** Opening EXTRACTED RECORDS block **

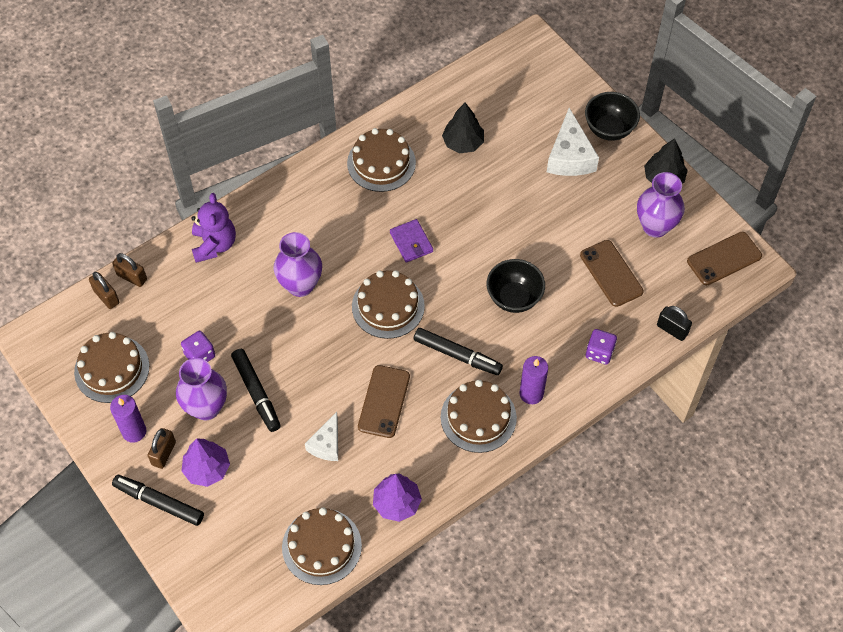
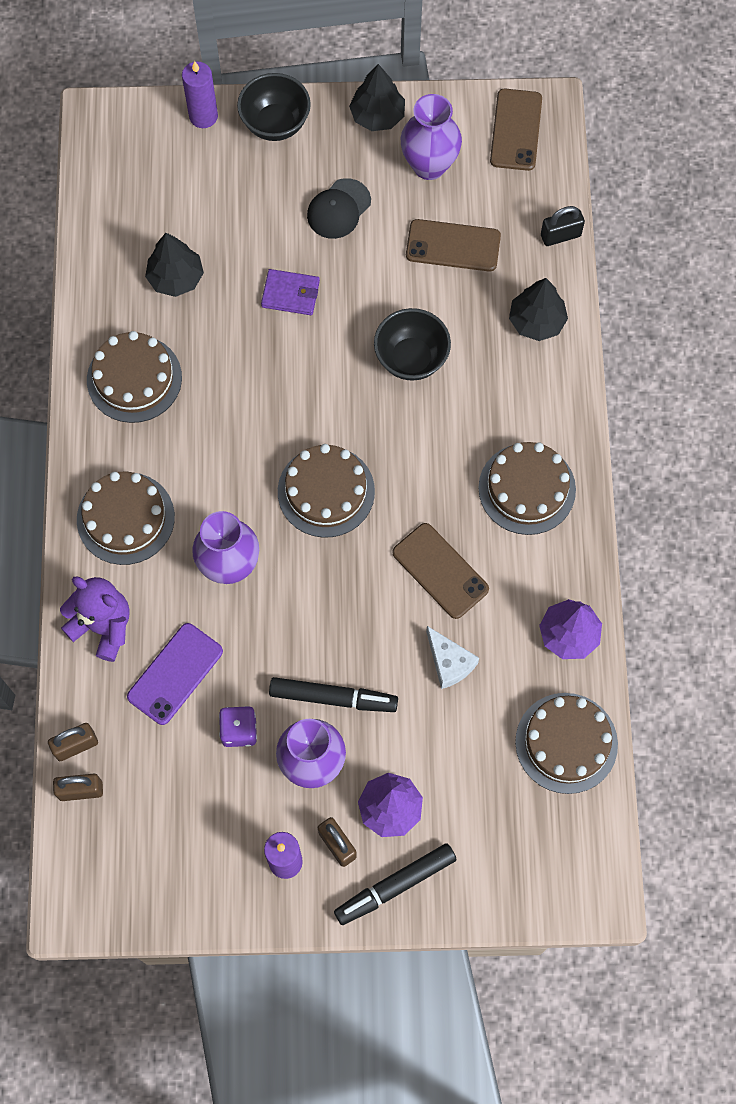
camera: 55 degrees left, 10 degrees up
(112, 369) = (184, 840): brown cake -> brown cake (125, 518)
(211, 299) = (175, 674): none -> purple phone
(411, 242) = (263, 415): purple wallet -> purple wallet (290, 294)
(457, 355) = (437, 461): black marker -> none
(531, 393) = (536, 419): purple candle -> purple candle (203, 116)
(570, 156) = (278, 185): white cheese -> none
(581, 197) = (338, 209): none -> black cap
(599, 352) = (536, 321): purple dice -> black tree

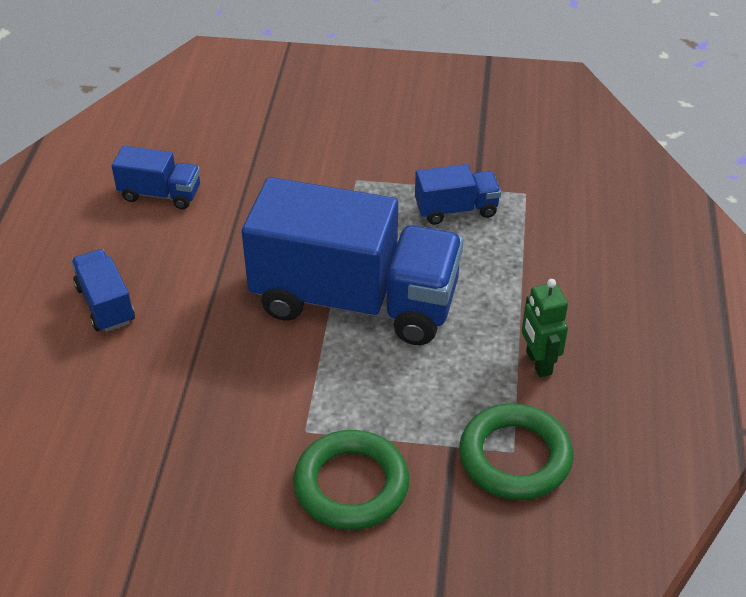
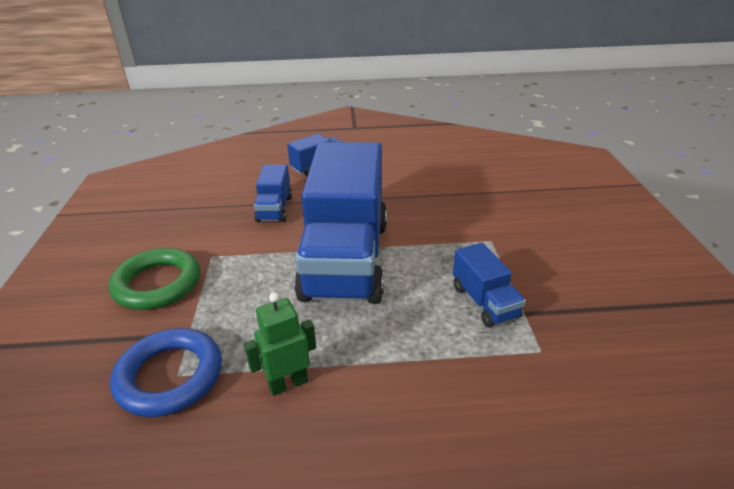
camera: 80 degrees right, 10 degrees down
(160, 194) = (425, 165): blue truck -> blue truck (274, 209)
(515, 457) = (170, 376): green ring -> blue ring

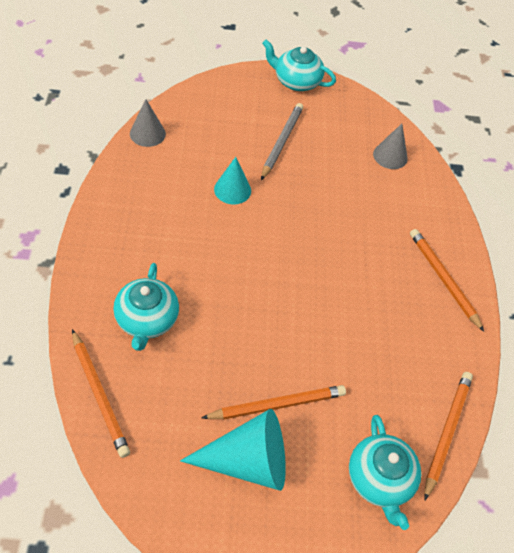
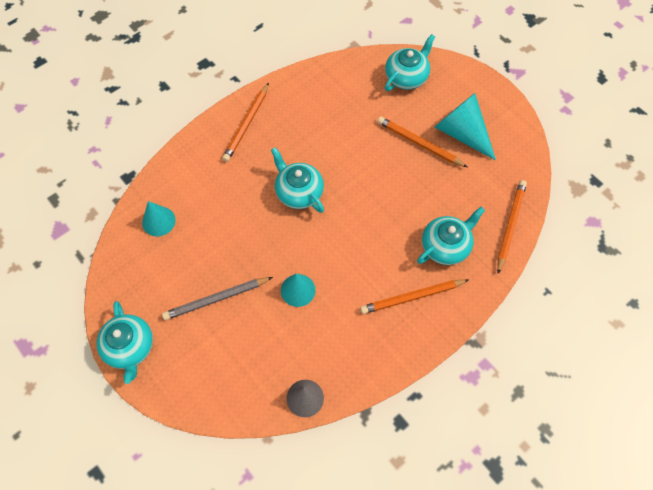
camera: 125 degrees left, 10 degrees up
(325, 259) = (298, 192): none -> turquoise teapot
(390, 156) = (158, 221): grey cone -> turquoise cone
(446, 432) = (350, 66): orange pencil -> orange pencil (412, 297)

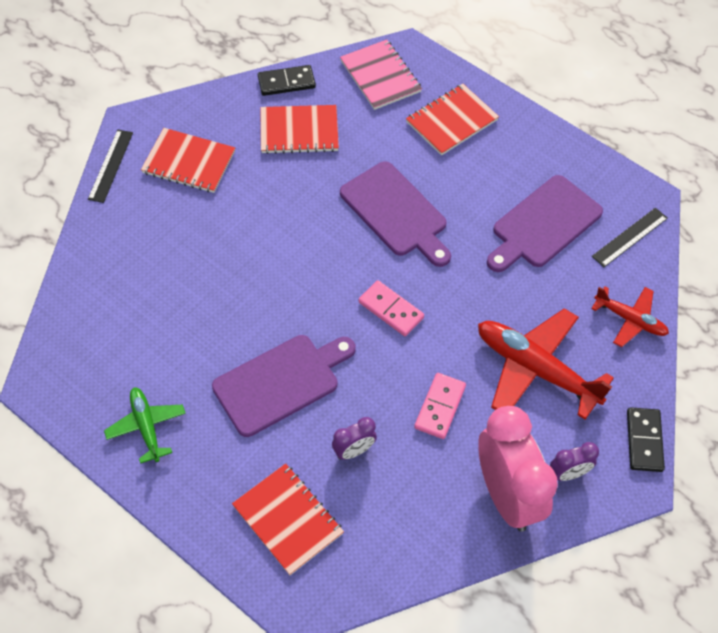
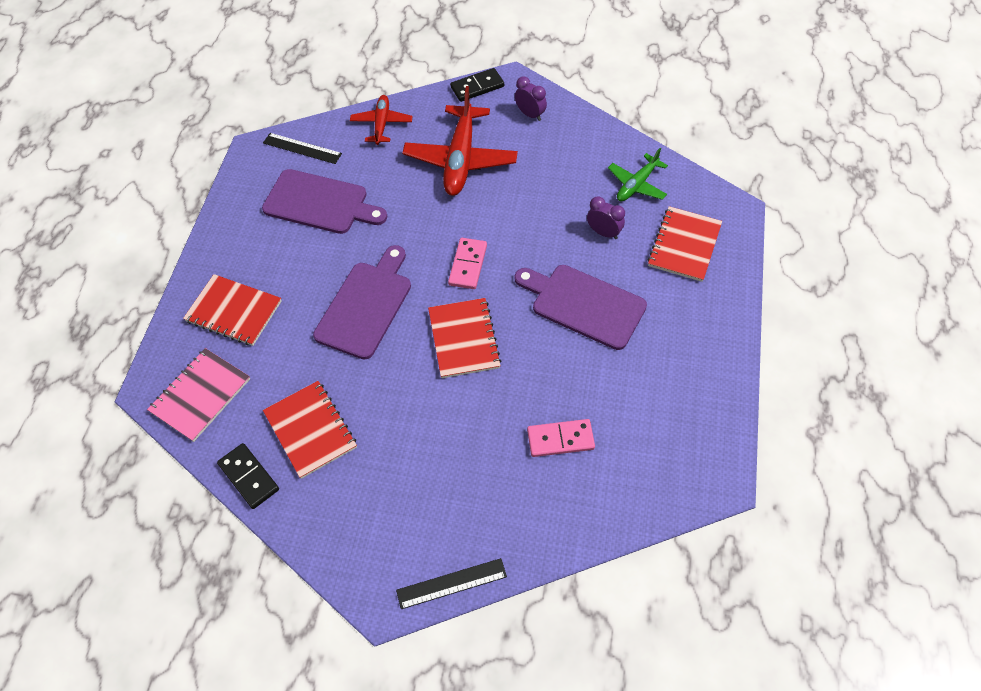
camera: 115 degrees left, 0 degrees up
(146, 426) = (689, 374): green plane -> green plane (636, 185)
(189, 162) = (404, 508): red notebook -> red notebook (463, 339)
(440, 407) = (531, 199): pink domino -> pink domino (560, 439)
(507, 495) = (570, 138): pink clock -> none

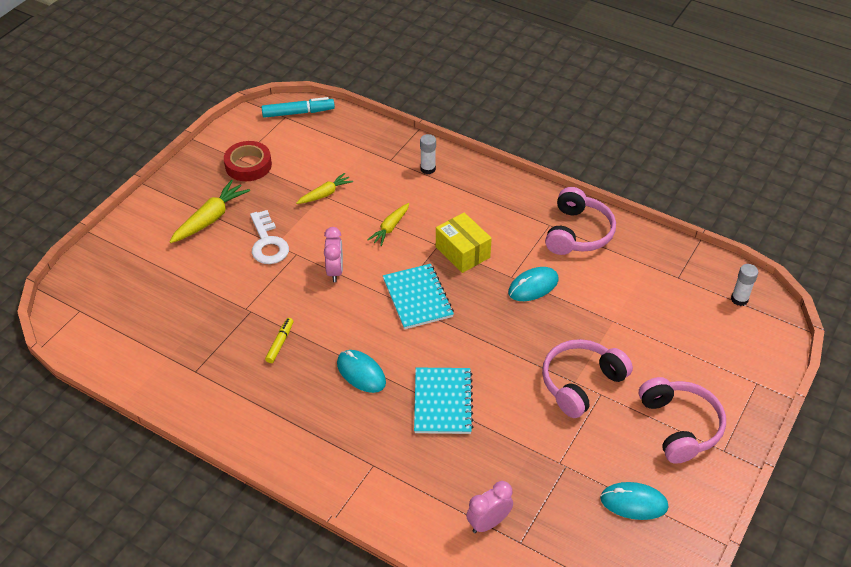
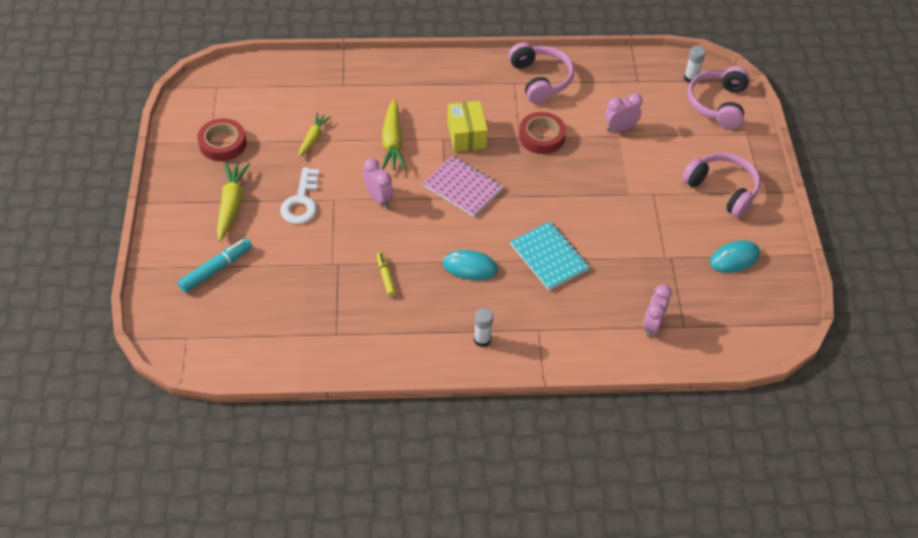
camera: 35 degrees left, 5 degrees up
(268, 243) = (301, 202): white key -> white key turned 60 degrees clockwise
(298, 113) = (225, 78): turquoise marker -> turquoise marker (216, 269)
(390, 228) = (392, 142): yellow carrot -> yellow carrot, size x1.57
(417, 298) = (462, 188): turquoise notebook -> pink notebook
(428, 169) = (381, 79): white glue stick -> white glue stick (482, 339)
(462, 252) = (466, 135): yellow box -> yellow box turned 60 degrees clockwise
(533, 286) = (541, 137): turquoise mouse -> red tape
(581, 383) = (634, 193): pink headphones -> pink headphones (718, 104)
(620, 314) = (620, 128): none -> pink clock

** Closing EXTRACTED RECORDS block **

BRIEF — Everything from the line with "(507, 495) = (570, 138): pink clock -> none" through the line with "(390, 228) = (392, 142): yellow" in the material above should be transcribed exactly, except the pictures.

TASK SOLUTION —
(507, 495) = (570, 138): pink clock -> none

camera: 35 degrees left, 5 degrees up
(268, 243) = (301, 202): white key -> white key turned 60 degrees clockwise
(298, 113) = (225, 78): turquoise marker -> turquoise marker (216, 269)
(390, 228) = (392, 142): yellow carrot -> yellow carrot, size x1.57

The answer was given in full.